DATA RECORDS: Begin

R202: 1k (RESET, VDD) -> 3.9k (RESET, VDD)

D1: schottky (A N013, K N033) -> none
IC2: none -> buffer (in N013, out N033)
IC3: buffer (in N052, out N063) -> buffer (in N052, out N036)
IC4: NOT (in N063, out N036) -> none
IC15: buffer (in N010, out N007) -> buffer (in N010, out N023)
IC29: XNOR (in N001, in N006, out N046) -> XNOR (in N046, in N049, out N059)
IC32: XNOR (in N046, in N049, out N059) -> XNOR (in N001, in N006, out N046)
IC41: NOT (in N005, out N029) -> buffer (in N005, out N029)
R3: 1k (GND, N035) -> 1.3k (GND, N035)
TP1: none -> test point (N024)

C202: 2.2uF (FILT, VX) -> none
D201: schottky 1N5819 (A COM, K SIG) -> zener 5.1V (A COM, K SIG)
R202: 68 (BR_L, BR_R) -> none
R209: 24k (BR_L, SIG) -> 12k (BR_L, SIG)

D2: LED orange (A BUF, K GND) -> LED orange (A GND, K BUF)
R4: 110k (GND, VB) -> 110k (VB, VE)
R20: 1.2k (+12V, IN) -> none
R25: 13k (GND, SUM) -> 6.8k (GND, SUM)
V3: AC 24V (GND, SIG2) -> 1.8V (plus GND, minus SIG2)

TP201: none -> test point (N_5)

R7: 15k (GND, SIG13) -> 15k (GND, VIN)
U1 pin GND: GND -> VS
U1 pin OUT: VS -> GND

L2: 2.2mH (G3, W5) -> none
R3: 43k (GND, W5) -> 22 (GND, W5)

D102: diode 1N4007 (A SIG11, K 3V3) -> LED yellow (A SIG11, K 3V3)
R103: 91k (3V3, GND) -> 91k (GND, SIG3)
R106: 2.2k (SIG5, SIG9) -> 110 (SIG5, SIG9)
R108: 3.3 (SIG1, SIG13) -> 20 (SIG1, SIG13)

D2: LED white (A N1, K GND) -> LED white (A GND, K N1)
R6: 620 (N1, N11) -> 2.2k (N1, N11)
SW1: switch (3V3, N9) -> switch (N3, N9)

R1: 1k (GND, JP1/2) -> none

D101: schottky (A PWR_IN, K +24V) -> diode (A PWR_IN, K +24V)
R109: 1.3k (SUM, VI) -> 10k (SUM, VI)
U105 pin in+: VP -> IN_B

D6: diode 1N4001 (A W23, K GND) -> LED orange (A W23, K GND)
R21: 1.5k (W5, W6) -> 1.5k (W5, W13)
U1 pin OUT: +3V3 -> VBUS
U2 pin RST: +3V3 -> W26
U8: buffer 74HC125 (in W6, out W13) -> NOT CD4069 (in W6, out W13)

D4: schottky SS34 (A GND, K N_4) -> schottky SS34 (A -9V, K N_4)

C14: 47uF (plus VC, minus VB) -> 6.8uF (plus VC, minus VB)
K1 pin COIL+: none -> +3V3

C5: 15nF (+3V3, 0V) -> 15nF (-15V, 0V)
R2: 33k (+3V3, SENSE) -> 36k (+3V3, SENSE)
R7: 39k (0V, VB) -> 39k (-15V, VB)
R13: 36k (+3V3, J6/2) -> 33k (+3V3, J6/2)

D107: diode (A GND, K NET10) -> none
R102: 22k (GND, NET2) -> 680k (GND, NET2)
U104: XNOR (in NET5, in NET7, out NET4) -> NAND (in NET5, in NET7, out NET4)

DATA RECORDS: End

PROBLEM TO WORK ON: All of the material above needs to be transcribed verbatim.

PROBLEM SOLUTION:
R202: 1k (RESET, VDD) -> 3.9k (RESET, VDD)

D1: schottky (A N013, K N033) -> none
IC2: none -> buffer (in N013, out N033)
IC3: buffer (in N052, out N063) -> buffer (in N052, out N036)
IC4: NOT (in N063, out N036) -> none
IC15: buffer (in N010, out N007) -> buffer (in N010, out N023)
IC29: XNOR (in N001, in N006, out N046) -> XNOR (in N046, in N049, out N059)
IC32: XNOR (in N046, in N049, out N059) -> XNOR (in N001, in N006, out N046)
IC41: NOT (in N005, out N029) -> buffer (in N005, out N029)
R3: 1k (GND, N035) -> 1.3k (GND, N035)
TP1: none -> test point (N024)

C202: 2.2uF (FILT, VX) -> none
D201: schottky 1N5819 (A COM, K SIG) -> zener 5.1V (A COM, K SIG)
R202: 68 (BR_L, BR_R) -> none
R209: 24k (BR_L, SIG) -> 12k (BR_L, SIG)

D2: LED orange (A BUF, K GND) -> LED orange (A GND, K BUF)
R4: 110k (GND, VB) -> 110k (VB, VE)
R20: 1.2k (+12V, IN) -> none
R25: 13k (GND, SUM) -> 6.8k (GND, SUM)
V3: AC 24V (GND, SIG2) -> 1.8V (plus GND, minus SIG2)

TP201: none -> test point (N_5)

R7: 15k (GND, SIG13) -> 15k (GND, VIN)
U1 pin GND: GND -> VS
U1 pin OUT: VS -> GND

L2: 2.2mH (G3, W5) -> none
R3: 43k (GND, W5) -> 22 (GND, W5)

D102: diode 1N4007 (A SIG11, K 3V3) -> LED yellow (A SIG11, K 3V3)
R103: 91k (3V3, GND) -> 91k (GND, SIG3)
R106: 2.2k (SIG5, SIG9) -> 110 (SIG5, SIG9)
R108: 3.3 (SIG1, SIG13) -> 20 (SIG1, SIG13)

D2: LED white (A N1, K GND) -> LED white (A GND, K N1)
R6: 620 (N1, N11) -> 2.2k (N1, N11)
SW1: switch (3V3, N9) -> switch (N3, N9)

R1: 1k (GND, JP1/2) -> none

D101: schottky (A PWR_IN, K +24V) -> diode (A PWR_IN, K +24V)
R109: 1.3k (SUM, VI) -> 10k (SUM, VI)
U105 pin in+: VP -> IN_B

D6: diode 1N4001 (A W23, K GND) -> LED orange (A W23, K GND)
R21: 1.5k (W5, W6) -> 1.5k (W5, W13)
U1 pin OUT: +3V3 -> VBUS
U2 pin RST: +3V3 -> W26
U8: buffer 74HC125 (in W6, out W13) -> NOT CD4069 (in W6, out W13)

D4: schottky SS34 (A GND, K N_4) -> schottky SS34 (A -9V, K N_4)

C14: 47uF (plus VC, minus VB) -> 6.8uF (plus VC, minus VB)
K1 pin COIL+: none -> +3V3

C5: 15nF (+3V3, 0V) -> 15nF (-15V, 0V)
R2: 33k (+3V3, SENSE) -> 36k (+3V3, SENSE)
R7: 39k (0V, VB) -> 39k (-15V, VB)
R13: 36k (+3V3, J6/2) -> 33k (+3V3, J6/2)

D107: diode (A GND, K NET10) -> none
R102: 22k (GND, NET2) -> 680k (GND, NET2)
U104: XNOR (in NET5, in NET7, out NET4) -> NAND (in NET5, in NET7, out NET4)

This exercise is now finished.